►

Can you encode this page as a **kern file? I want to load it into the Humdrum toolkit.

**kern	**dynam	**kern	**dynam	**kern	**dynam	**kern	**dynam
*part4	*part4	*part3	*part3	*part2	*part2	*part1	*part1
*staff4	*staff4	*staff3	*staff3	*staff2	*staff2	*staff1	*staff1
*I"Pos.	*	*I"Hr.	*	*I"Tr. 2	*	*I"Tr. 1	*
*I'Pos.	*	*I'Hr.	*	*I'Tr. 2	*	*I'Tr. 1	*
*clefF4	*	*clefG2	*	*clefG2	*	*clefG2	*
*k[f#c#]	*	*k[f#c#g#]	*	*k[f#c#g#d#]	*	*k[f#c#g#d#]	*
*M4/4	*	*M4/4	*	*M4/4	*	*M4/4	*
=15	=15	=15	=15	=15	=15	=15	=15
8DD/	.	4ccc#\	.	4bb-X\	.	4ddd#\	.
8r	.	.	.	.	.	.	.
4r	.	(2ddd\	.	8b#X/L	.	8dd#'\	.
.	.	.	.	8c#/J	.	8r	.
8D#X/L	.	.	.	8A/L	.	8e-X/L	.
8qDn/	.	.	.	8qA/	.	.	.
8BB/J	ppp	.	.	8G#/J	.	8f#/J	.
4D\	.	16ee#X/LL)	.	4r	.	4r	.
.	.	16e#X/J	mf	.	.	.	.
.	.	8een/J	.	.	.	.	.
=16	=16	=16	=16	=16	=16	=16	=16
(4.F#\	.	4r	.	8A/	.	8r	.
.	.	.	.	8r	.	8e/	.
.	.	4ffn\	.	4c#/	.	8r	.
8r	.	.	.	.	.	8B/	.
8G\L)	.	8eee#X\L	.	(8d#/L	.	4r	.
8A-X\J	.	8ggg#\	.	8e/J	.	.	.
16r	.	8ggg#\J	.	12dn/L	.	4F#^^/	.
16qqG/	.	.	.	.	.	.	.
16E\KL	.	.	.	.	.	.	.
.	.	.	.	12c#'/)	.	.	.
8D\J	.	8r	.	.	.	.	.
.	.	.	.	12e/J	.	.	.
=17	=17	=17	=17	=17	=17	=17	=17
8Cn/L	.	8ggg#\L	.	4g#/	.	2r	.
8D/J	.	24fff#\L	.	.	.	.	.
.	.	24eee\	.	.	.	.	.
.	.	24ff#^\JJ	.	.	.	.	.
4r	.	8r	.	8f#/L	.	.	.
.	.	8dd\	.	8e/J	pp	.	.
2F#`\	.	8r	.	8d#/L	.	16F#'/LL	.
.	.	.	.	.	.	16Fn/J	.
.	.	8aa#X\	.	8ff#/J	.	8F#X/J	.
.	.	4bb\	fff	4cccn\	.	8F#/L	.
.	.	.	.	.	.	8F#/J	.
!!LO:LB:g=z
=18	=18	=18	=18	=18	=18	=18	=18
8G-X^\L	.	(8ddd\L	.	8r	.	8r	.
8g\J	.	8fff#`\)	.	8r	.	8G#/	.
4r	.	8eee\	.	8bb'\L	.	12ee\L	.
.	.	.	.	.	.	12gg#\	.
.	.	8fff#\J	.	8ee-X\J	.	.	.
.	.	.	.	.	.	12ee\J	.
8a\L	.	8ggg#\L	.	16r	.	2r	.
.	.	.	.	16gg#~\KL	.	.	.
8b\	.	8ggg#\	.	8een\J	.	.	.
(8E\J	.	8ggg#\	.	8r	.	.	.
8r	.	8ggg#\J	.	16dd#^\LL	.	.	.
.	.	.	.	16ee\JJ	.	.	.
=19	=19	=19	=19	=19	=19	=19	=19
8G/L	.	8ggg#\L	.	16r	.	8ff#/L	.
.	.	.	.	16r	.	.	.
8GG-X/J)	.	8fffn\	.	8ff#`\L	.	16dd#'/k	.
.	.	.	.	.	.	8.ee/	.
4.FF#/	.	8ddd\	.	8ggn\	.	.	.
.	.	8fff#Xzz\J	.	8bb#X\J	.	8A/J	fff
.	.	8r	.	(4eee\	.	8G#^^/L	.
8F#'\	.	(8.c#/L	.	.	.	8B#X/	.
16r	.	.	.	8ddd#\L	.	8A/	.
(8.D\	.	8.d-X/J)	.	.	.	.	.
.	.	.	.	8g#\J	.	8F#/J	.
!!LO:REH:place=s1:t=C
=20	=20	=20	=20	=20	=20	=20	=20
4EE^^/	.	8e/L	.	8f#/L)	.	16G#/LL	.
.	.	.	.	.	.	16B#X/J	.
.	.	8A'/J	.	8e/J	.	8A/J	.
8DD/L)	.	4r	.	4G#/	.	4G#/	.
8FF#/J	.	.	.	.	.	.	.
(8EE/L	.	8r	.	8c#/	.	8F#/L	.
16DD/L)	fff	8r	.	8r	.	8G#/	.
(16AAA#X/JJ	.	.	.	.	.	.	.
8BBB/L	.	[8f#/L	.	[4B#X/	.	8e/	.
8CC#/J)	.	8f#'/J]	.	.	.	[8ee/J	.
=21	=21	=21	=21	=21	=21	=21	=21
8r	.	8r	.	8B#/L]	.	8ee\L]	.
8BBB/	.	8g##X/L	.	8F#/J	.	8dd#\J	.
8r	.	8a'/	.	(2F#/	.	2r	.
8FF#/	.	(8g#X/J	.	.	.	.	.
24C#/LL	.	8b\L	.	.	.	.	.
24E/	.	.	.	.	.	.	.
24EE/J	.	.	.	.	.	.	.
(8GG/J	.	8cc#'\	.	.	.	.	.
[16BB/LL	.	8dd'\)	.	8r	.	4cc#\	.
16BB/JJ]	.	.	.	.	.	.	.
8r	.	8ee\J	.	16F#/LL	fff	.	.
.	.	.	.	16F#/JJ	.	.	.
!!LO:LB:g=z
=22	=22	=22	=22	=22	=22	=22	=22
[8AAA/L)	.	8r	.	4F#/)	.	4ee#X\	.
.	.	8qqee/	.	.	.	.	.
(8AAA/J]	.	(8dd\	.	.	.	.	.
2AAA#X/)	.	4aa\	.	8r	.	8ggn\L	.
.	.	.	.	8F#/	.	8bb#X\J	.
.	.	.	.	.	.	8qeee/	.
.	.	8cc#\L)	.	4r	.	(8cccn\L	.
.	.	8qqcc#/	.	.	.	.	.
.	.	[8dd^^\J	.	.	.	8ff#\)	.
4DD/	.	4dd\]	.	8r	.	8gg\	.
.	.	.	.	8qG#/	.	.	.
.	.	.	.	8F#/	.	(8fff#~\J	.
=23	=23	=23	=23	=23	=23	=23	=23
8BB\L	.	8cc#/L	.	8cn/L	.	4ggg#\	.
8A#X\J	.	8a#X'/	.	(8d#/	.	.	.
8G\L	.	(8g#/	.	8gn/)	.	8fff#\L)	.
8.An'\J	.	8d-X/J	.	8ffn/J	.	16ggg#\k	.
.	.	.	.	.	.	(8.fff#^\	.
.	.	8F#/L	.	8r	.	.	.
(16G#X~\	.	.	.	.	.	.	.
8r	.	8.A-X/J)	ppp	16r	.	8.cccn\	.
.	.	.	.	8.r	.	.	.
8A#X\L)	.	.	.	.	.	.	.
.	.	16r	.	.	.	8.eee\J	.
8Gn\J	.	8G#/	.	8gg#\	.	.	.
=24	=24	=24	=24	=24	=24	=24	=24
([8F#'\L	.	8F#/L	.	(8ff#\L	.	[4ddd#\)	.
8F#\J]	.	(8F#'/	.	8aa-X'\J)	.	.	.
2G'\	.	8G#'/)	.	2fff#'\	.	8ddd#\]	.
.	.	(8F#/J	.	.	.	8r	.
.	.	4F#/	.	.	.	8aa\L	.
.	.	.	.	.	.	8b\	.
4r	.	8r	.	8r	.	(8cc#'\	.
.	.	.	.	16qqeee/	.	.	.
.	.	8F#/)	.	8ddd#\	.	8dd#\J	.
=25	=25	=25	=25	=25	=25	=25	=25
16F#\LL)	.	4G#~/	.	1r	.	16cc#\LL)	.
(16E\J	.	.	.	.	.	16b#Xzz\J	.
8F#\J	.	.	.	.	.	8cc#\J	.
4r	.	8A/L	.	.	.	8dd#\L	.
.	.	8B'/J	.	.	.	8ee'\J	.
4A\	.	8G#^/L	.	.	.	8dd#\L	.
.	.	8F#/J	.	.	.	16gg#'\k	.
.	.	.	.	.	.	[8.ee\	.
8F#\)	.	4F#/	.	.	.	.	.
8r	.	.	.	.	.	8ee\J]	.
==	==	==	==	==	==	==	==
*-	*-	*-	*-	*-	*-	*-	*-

◄

→ YOUR GOAL: Return every line of the items above that contains the string "kern", treating uppercase and lowercase letters as different.

→ ANSWER IN FULL:
Can you encode this page as a **kern file? I want to load it into the Humdrum toolkit.
**kern	**dynam	**kern	**dynam	**kern	**dynam	**kern	**dynam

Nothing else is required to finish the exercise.